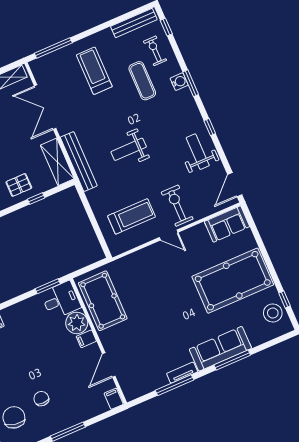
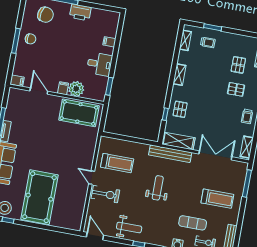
treadmill: (132, 216) -> (117, 163), turned -90
sofa: (227, 224) -> (75, 216), removed
door: (169, 235) -> (92, 178), hinge flipped
desk: (61, 300) -> (99, 64), moved, turned -90
chair: (41, 399) -> (30, 39), moved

→ Job item: The entries above need to be repeated in full, word for word. Skip the images.

→ Written reply:
treadmill: (132, 216) -> (117, 163), turned -90
sofa: (227, 224) -> (75, 216), removed
door: (169, 235) -> (92, 178), hinge flipped
desk: (61, 300) -> (99, 64), moved, turned -90
chair: (41, 399) -> (30, 39), moved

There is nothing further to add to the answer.